START RECORDS PROVIDED
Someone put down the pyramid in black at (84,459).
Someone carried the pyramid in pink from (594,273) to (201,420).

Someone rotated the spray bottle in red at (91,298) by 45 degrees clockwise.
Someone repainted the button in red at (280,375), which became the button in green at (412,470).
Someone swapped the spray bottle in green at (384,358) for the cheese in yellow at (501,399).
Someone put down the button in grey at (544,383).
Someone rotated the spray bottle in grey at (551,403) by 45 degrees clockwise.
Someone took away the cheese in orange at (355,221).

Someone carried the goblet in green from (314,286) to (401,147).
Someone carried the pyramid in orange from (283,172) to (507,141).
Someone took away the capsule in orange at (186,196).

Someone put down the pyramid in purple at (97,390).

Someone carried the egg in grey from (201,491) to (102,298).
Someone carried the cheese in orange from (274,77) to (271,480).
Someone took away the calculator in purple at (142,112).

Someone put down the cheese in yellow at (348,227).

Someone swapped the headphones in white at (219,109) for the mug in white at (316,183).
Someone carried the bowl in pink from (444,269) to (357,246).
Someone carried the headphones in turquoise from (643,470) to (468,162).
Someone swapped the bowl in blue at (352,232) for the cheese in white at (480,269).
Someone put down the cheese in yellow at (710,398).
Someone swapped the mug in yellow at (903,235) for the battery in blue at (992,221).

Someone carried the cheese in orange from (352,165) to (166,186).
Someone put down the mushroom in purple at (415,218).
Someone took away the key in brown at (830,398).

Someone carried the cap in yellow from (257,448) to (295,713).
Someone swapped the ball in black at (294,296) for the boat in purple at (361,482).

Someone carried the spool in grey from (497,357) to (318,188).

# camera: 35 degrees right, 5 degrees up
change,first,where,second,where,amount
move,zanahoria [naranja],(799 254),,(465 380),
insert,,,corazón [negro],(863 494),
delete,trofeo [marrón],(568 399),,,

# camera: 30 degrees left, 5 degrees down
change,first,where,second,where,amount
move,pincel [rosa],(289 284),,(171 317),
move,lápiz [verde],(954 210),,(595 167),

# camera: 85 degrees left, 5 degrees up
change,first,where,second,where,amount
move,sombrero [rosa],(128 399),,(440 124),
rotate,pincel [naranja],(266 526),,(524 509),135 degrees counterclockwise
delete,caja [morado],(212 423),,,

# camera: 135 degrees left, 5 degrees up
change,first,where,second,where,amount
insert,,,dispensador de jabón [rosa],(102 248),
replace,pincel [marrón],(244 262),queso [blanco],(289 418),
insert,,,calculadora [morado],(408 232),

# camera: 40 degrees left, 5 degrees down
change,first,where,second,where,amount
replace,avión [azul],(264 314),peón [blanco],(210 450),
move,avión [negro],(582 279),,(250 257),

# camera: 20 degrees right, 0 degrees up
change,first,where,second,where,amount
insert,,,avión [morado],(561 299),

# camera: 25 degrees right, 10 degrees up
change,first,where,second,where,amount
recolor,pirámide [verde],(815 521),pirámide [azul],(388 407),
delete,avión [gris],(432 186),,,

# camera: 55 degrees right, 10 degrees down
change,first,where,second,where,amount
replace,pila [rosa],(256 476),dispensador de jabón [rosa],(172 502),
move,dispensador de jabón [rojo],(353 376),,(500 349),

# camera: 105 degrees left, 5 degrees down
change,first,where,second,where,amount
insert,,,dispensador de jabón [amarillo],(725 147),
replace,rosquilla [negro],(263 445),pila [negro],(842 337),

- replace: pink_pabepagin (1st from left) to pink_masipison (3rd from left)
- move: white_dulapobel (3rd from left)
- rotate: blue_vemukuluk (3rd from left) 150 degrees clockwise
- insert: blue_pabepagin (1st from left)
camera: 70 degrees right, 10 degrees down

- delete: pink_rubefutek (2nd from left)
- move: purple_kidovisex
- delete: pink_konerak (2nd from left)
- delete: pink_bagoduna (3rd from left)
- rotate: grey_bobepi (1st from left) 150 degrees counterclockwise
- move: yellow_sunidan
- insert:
END RECORDS PROVIDED
EXERCISE INSTRUCTIONS: For this exercise, reproduce exactly each line from the one containing "- move: white_dulapobel (3rd from left)" through the last line of the data, and no others.

PROBLEM SOLUTION:
- move: white_dulapobel (3rd from left)
- rotate: blue_vemukuluk (3rd from left) 150 degrees clockwise
- insert: blue_pabepagin (1st from left)
camera: 70 degrees right, 10 degrees down

- delete: pink_rubefutek (2nd from left)
- move: purple_kidovisex
- delete: pink_konerak (2nd from left)
- delete: pink_bagoduna (3rd from left)
- rotate: grey_bobepi (1st from left) 150 degrees counterclockwise
- move: yellow_sunidan
- insert:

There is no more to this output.